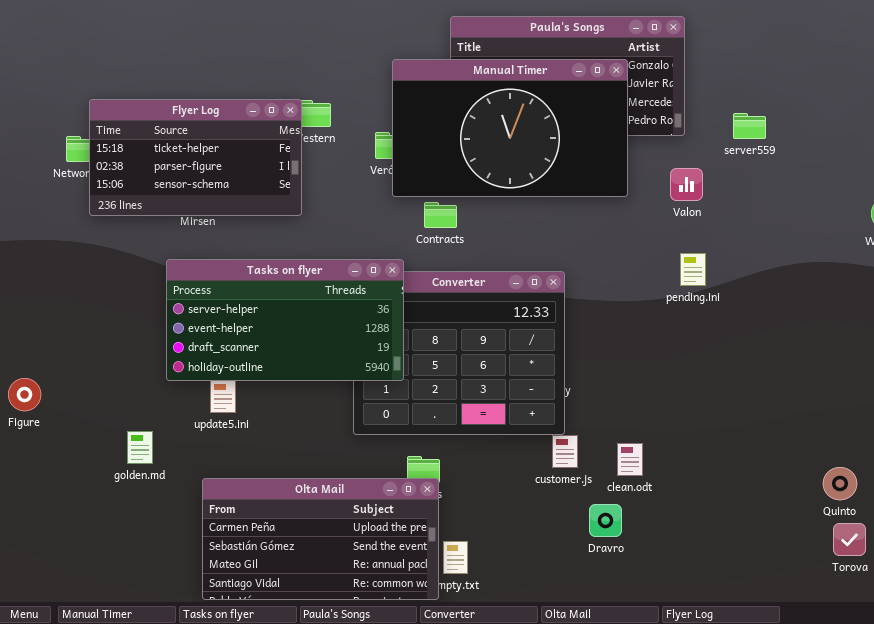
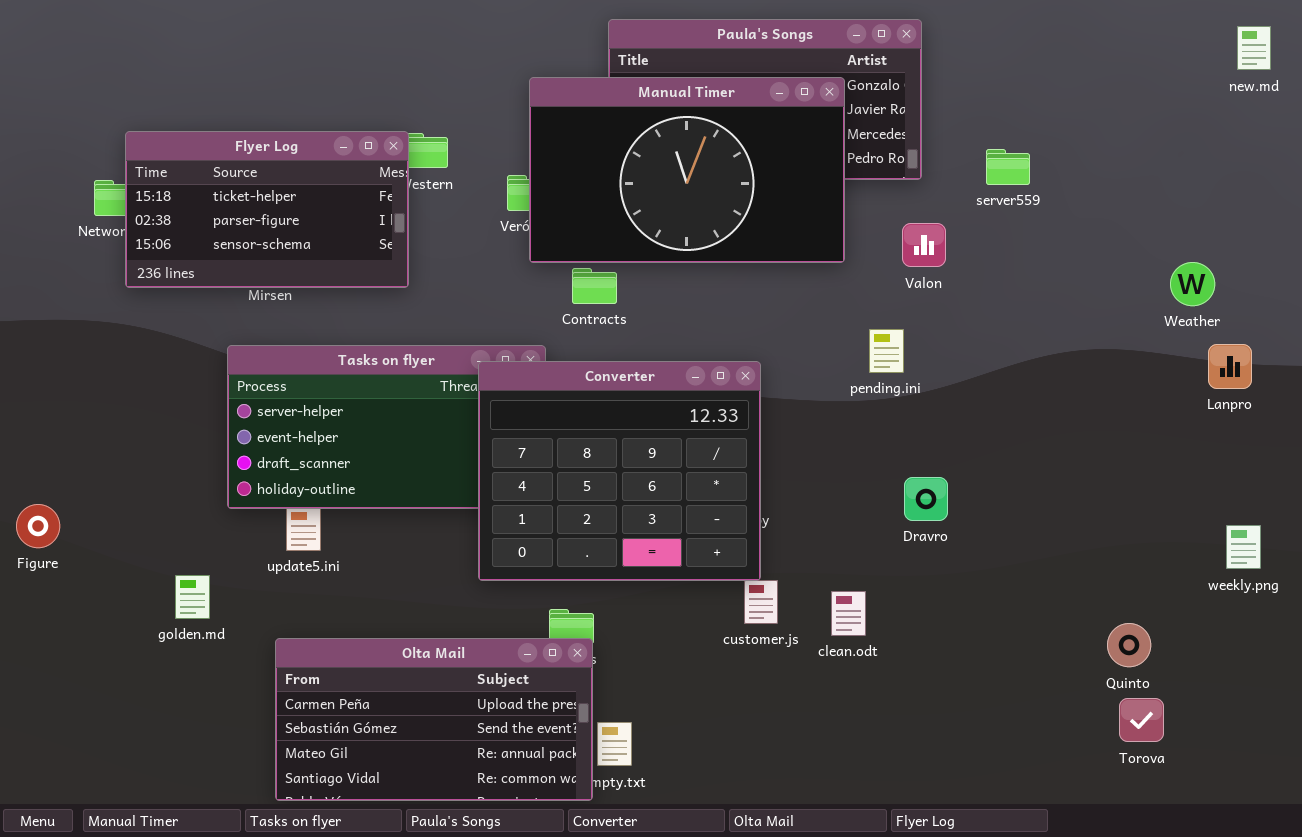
pending.ini: [680,253,706,286] -> [869,329,904,373], moved
Converter: [353,271,565,435] -> [478,361,761,581], raised
Dravro: [589,504,622,537] -> [904,477,948,521], moved

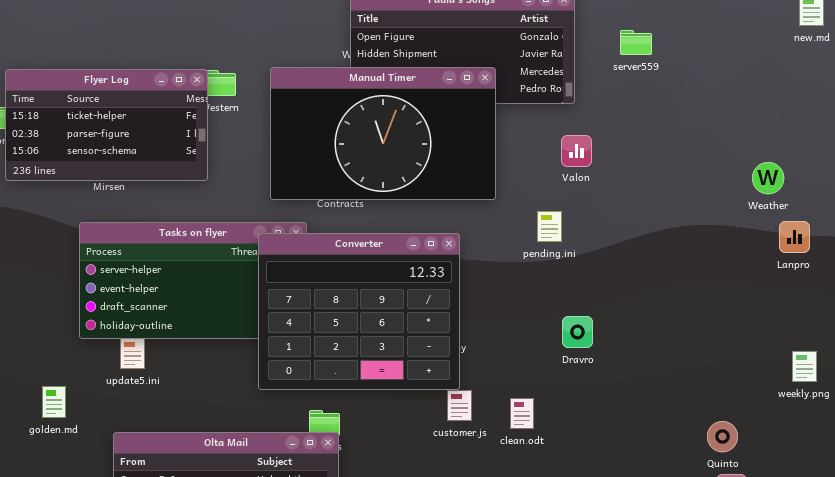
Manual Timer: [529,77,845,263] -> [270,67,496,200], moved
server559: [986,149,1030,185] -> [620,30,652,55], moved

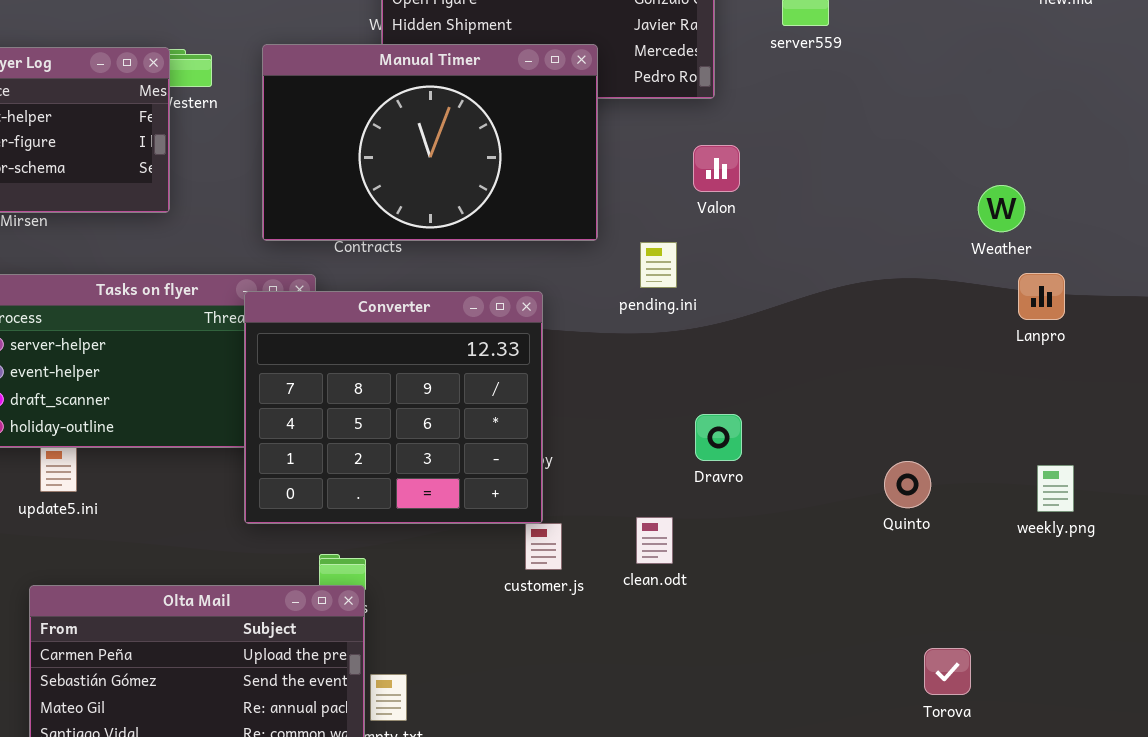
pending.ini: [537,211,562,242] -> [640,242,677,288], moved
clean.odt: [510,398,534,429] -> [636,517,673,564], moved
Quinto: [707,421,738,452] -> [884,461,931,508], moved

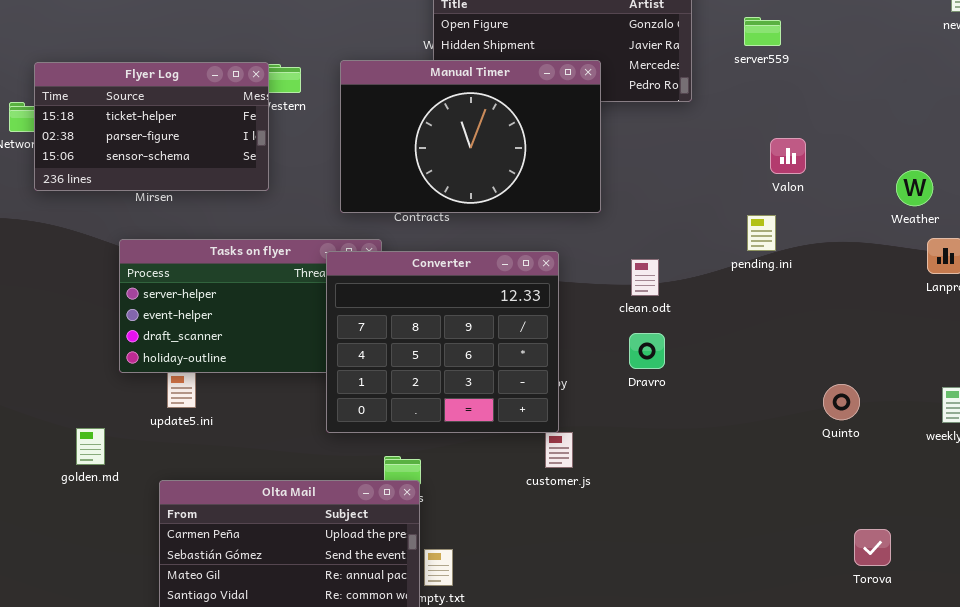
Valon: [693,145,740,192] -> [770,138,806,174], moved
pending.ini: [640,242,677,288] -> [747,215,776,251], moved
Dravro: [695,414,742,461] -> [629,333,665,369], moved
clean.odt: [636,517,673,564] -> [631,259,659,296], moved

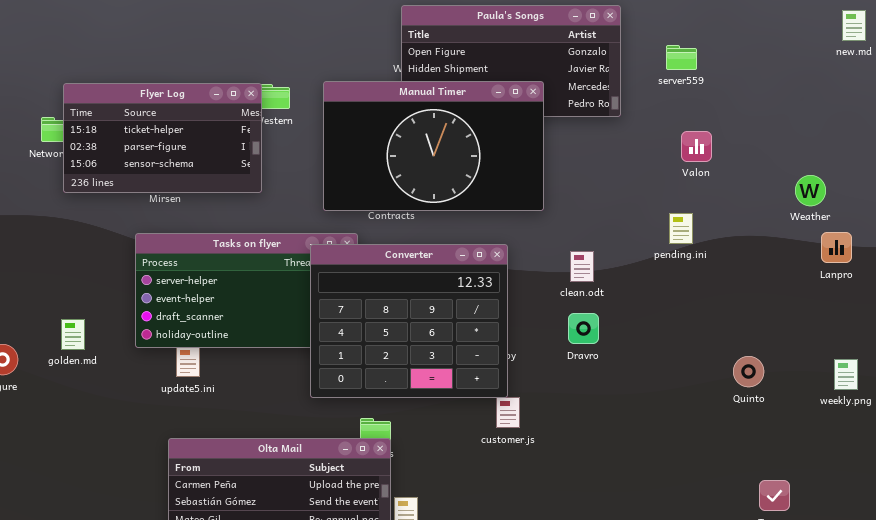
Valon: [770,138,806,174] -> [681,131,712,162], moved
golden.md: [76,428,105,465] -> [61,319,85,350], moved

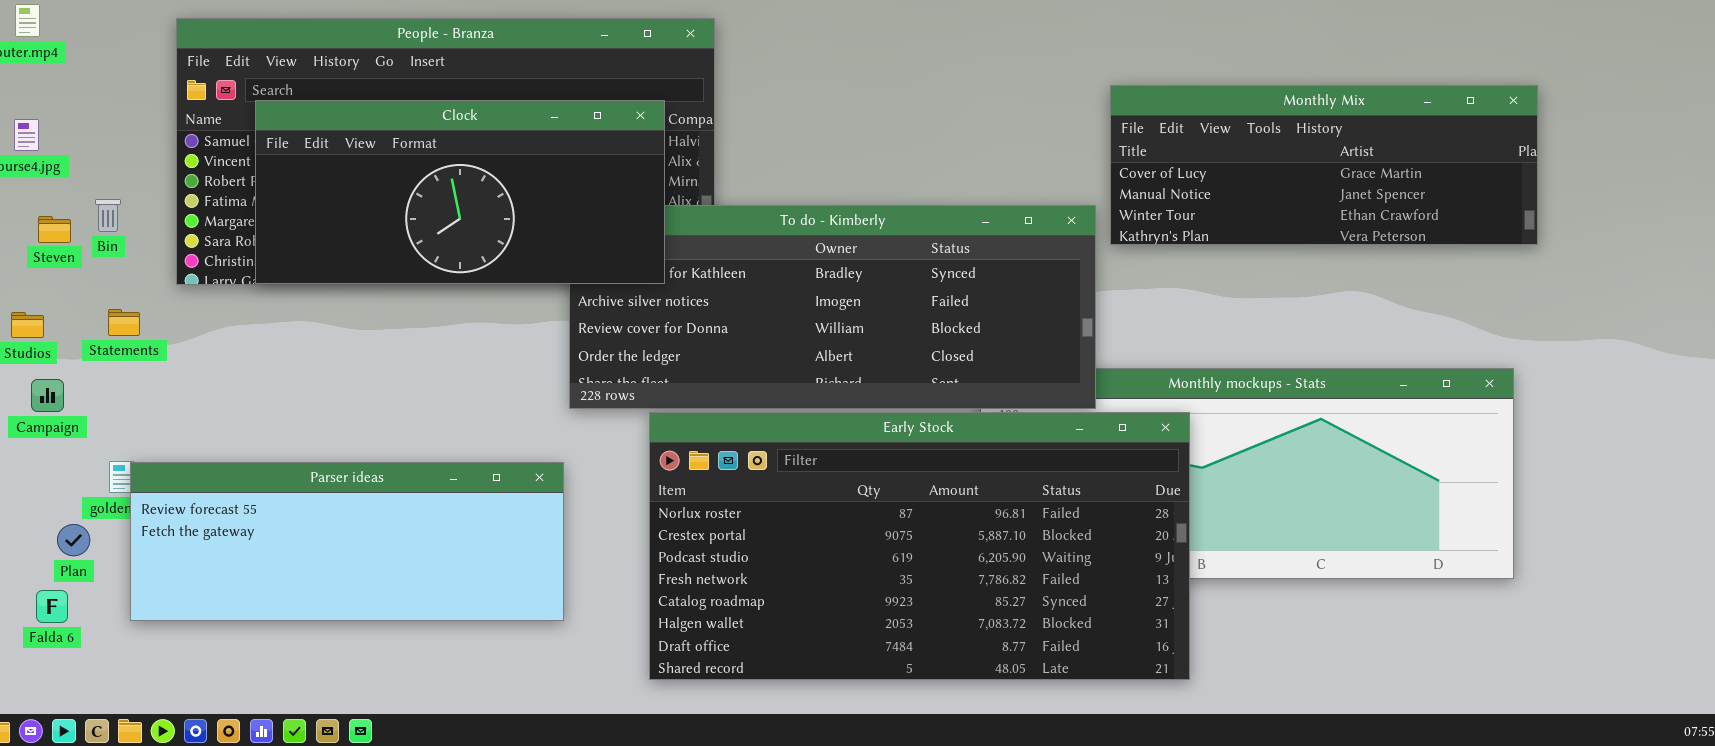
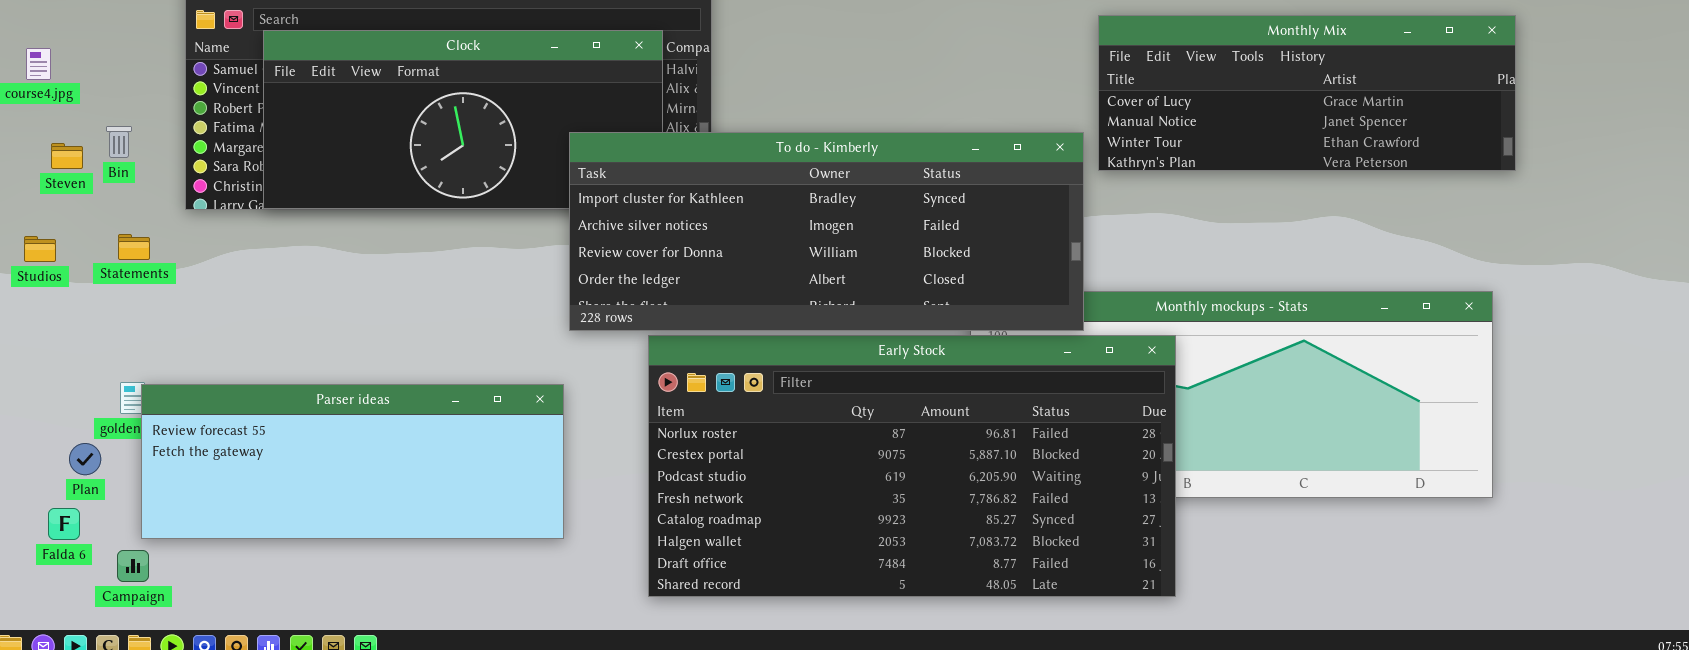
To do - Kimberly: [569,205,1096,409] -> [569,132,1084,331], raised
Campaign: [31,379,64,412] -> [117,550,149,582], moved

● ● ● ● ●

Task instructions: Repeat the data above word for word, without pictures.

Answer below:
pending.ini: [680,253,706,286] -> [869,329,904,373], moved
Converter: [353,271,565,435] -> [478,361,761,581], raised
Dravro: [589,504,622,537] -> [904,477,948,521], moved

Manual Timer: [529,77,845,263] -> [270,67,496,200], moved
server559: [986,149,1030,185] -> [620,30,652,55], moved

pending.ini: [537,211,562,242] -> [640,242,677,288], moved
clean.odt: [510,398,534,429] -> [636,517,673,564], moved
Quinto: [707,421,738,452] -> [884,461,931,508], moved

Valon: [693,145,740,192] -> [770,138,806,174], moved
pending.ini: [640,242,677,288] -> [747,215,776,251], moved
Dravro: [695,414,742,461] -> [629,333,665,369], moved
clean.odt: [636,517,673,564] -> [631,259,659,296], moved

Valon: [770,138,806,174] -> [681,131,712,162], moved
golden.md: [76,428,105,465] -> [61,319,85,350], moved

To do - Kimberly: [569,205,1096,409] -> [569,132,1084,331], raised
Campaign: [31,379,64,412] -> [117,550,149,582], moved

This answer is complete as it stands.